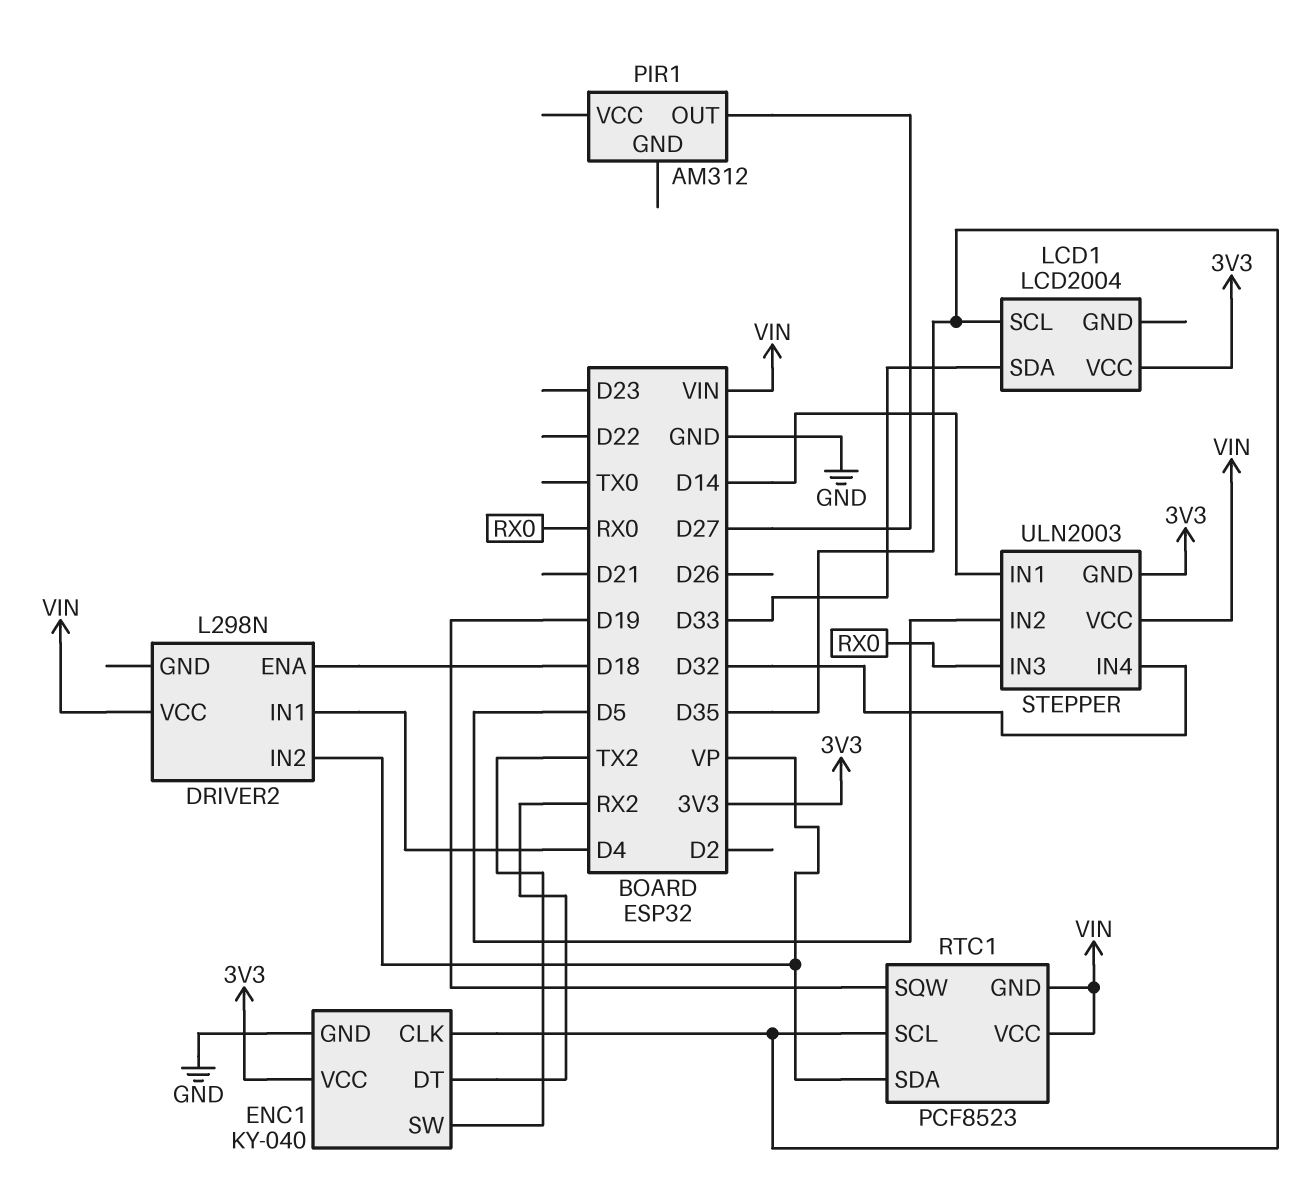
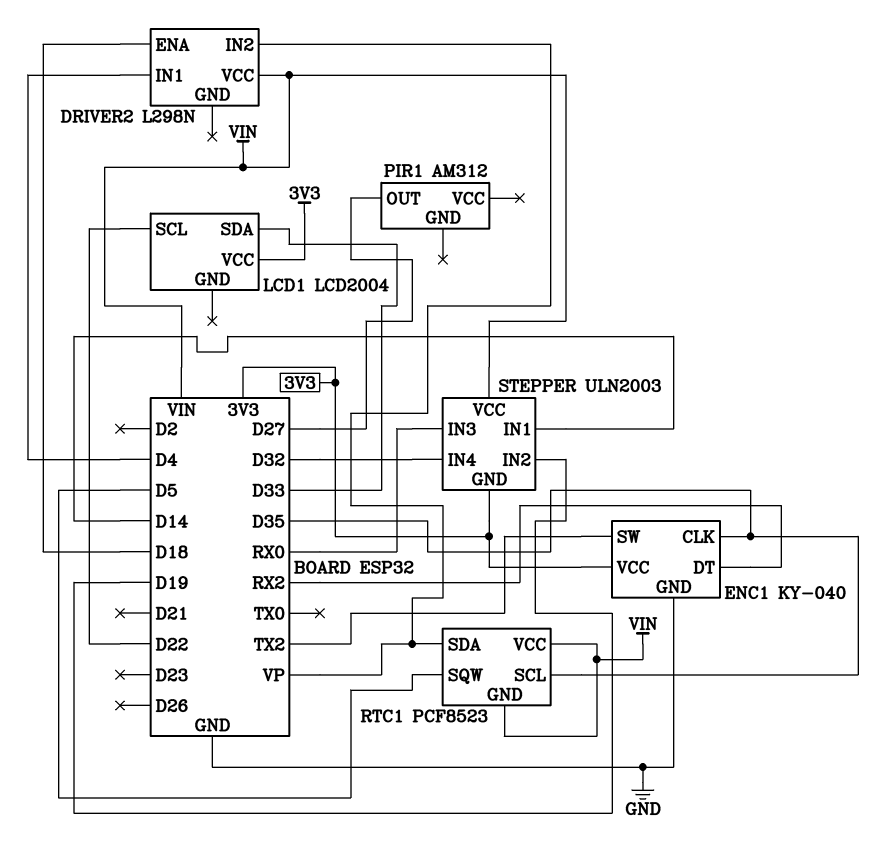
LCD1 pin SCL: D35 -> D22
RTC1 pin SQW: D19 -> D5
STEPPER pin IN2: D5 -> D19

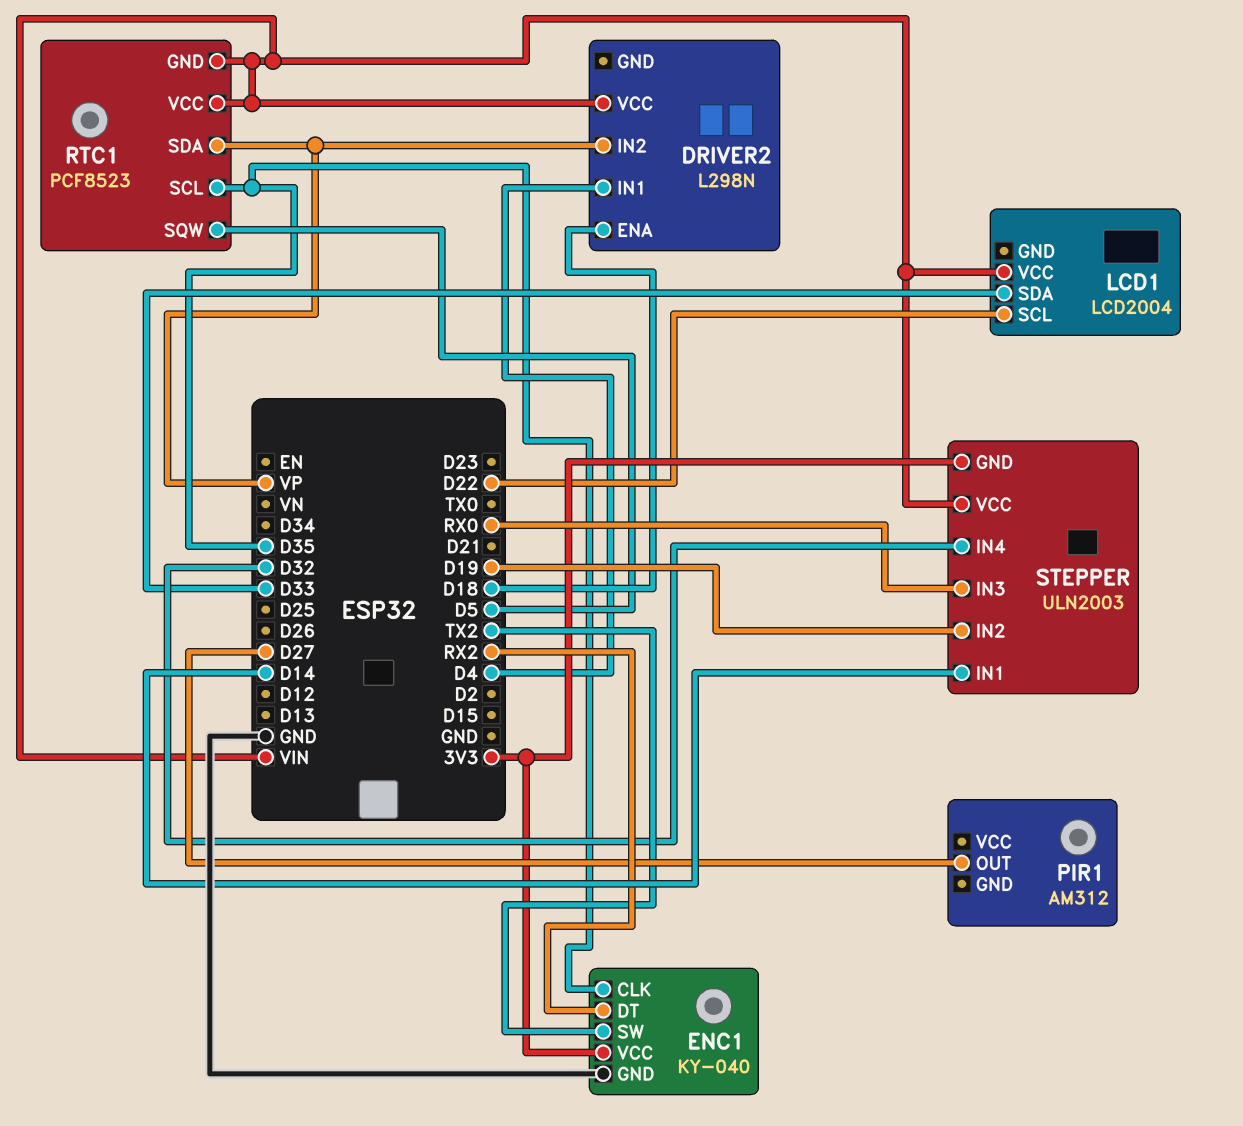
LCD1 pin VCC: 3V3 -> VIN

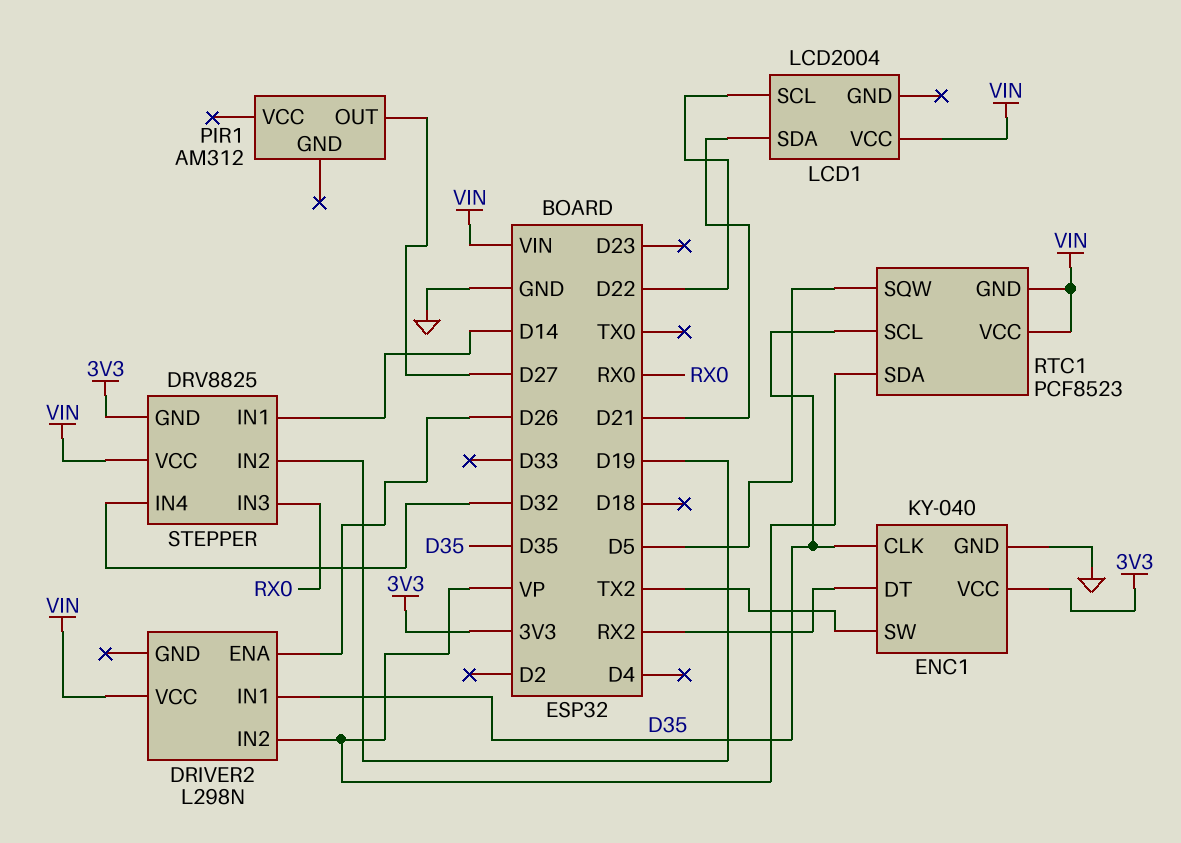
DRIVER2 pin ENA: D18 -> D26
DRIVER2 pin IN1: D4 -> D35
LCD1 pin SDA: D33 -> D21
STEPPER: ULN2003 -> DRV8825

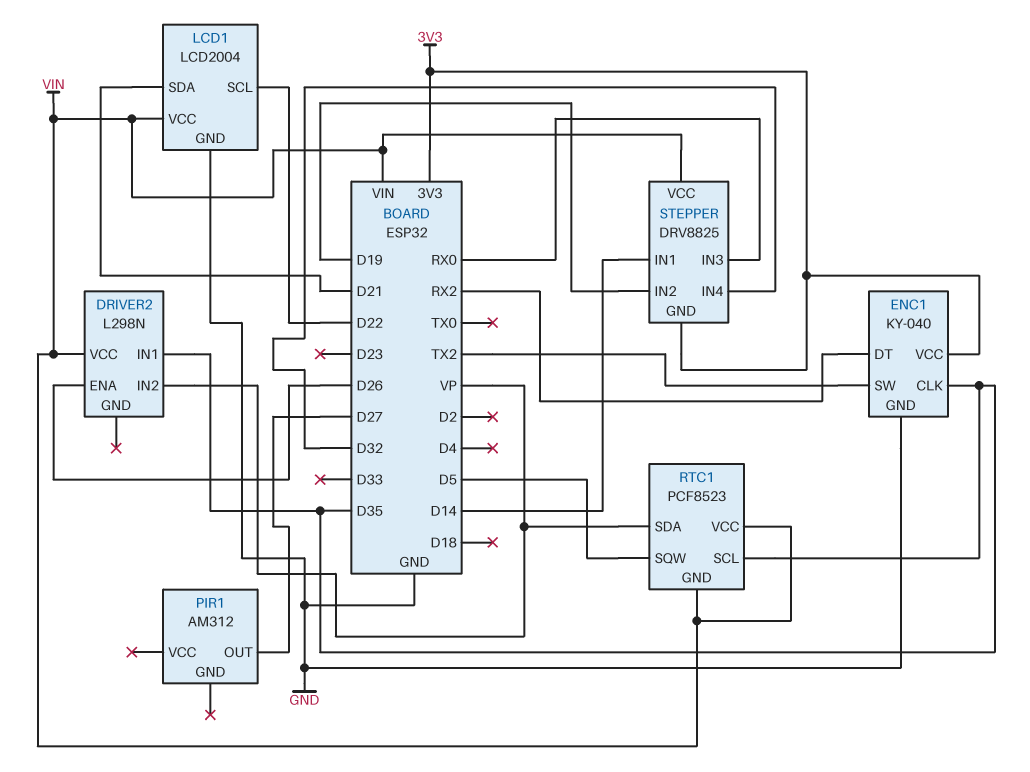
LCD1 pin GND: none -> GND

********

• Activity: In the listing above, count the lines where the string "STEPPER" occurs, then give that count and nothing else.

• Written response: 2